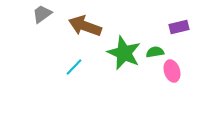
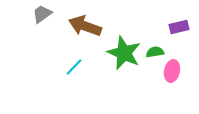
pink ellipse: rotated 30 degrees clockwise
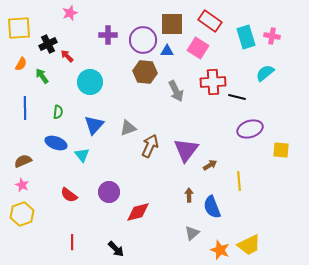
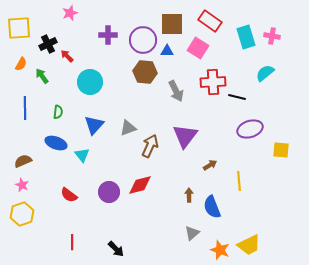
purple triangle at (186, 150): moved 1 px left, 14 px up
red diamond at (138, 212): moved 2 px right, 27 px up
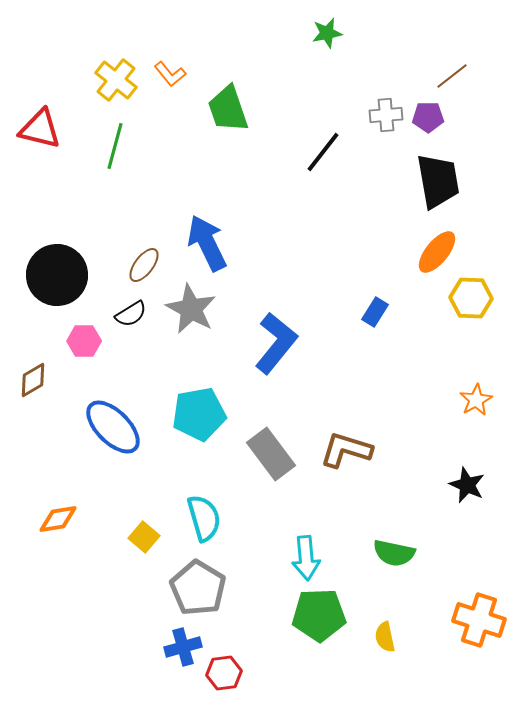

* * *

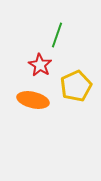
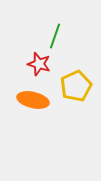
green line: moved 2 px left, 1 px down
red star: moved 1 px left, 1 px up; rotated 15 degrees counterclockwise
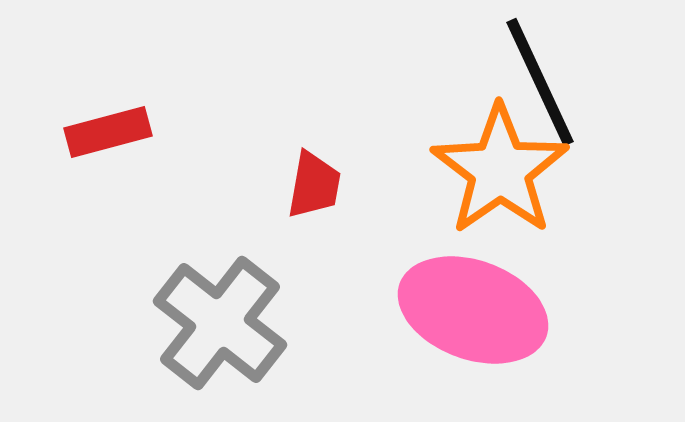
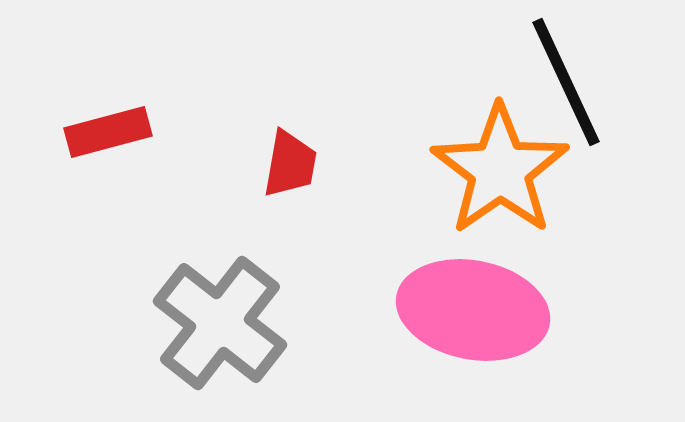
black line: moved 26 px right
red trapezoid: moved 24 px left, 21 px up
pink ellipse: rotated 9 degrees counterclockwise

*WORK REQUEST*.
Pull every line containing the word "rotated" out of the entries above.

*TASK SOLUTION*.
pink ellipse: rotated 30 degrees clockwise
red star: moved 1 px left, 1 px up; rotated 15 degrees counterclockwise
pink ellipse: rotated 9 degrees counterclockwise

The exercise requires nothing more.